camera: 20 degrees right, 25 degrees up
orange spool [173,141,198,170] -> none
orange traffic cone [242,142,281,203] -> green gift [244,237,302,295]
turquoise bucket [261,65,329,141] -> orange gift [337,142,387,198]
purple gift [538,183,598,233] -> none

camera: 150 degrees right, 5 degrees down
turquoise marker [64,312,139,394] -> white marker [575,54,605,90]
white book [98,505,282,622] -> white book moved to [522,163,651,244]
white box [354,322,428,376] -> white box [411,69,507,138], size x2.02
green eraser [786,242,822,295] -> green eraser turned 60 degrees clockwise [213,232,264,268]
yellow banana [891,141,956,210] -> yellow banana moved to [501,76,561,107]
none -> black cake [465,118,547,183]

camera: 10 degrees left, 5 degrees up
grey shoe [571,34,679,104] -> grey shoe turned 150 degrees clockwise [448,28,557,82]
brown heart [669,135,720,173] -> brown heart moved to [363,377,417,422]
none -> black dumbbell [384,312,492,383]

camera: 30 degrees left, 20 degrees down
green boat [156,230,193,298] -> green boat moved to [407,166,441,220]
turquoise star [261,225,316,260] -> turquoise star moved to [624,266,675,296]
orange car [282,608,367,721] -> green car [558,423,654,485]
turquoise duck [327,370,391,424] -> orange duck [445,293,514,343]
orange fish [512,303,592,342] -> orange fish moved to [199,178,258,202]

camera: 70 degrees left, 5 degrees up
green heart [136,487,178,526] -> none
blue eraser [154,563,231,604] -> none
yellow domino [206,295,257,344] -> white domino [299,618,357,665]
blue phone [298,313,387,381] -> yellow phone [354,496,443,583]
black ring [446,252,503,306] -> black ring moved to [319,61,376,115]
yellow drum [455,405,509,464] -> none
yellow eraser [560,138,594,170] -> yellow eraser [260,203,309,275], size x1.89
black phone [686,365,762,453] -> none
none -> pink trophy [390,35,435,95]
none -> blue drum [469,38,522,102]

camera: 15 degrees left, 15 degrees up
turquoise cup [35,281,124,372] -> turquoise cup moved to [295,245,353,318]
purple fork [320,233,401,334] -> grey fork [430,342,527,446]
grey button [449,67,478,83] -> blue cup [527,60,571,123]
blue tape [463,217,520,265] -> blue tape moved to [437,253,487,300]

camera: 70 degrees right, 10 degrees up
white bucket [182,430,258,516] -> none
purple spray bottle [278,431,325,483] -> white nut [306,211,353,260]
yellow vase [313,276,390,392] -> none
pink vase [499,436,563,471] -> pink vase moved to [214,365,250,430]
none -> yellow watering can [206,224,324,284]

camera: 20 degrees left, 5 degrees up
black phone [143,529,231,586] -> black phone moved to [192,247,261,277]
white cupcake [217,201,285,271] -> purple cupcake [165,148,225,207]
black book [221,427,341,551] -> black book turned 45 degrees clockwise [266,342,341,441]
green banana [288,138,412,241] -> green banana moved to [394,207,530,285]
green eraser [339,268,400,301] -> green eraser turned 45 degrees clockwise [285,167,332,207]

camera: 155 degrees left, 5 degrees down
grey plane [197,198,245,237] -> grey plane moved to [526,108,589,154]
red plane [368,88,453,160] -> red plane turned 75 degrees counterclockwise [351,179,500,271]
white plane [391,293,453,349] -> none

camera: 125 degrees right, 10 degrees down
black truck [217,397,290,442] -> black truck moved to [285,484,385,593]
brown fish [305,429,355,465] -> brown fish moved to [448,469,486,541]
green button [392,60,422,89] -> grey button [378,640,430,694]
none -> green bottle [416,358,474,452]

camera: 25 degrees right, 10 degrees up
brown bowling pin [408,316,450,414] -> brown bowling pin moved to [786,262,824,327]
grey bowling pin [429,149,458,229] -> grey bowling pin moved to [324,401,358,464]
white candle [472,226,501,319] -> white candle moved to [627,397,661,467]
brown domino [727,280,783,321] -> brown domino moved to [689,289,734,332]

**PROBLEM STATEMENT**
With the line containing "none -> black cake [465,118,547,183]" as the last one, please set down exactly the lines of the records above from their very first line, and nothing more.

**RESULT**
camera: 20 degrees right, 25 degrees up
orange spool [173,141,198,170] -> none
orange traffic cone [242,142,281,203] -> green gift [244,237,302,295]
turquoise bucket [261,65,329,141] -> orange gift [337,142,387,198]
purple gift [538,183,598,233] -> none

camera: 150 degrees right, 5 degrees down
turquoise marker [64,312,139,394] -> white marker [575,54,605,90]
white book [98,505,282,622] -> white book moved to [522,163,651,244]
white box [354,322,428,376] -> white box [411,69,507,138], size x2.02
green eraser [786,242,822,295] -> green eraser turned 60 degrees clockwise [213,232,264,268]
yellow banana [891,141,956,210] -> yellow banana moved to [501,76,561,107]
none -> black cake [465,118,547,183]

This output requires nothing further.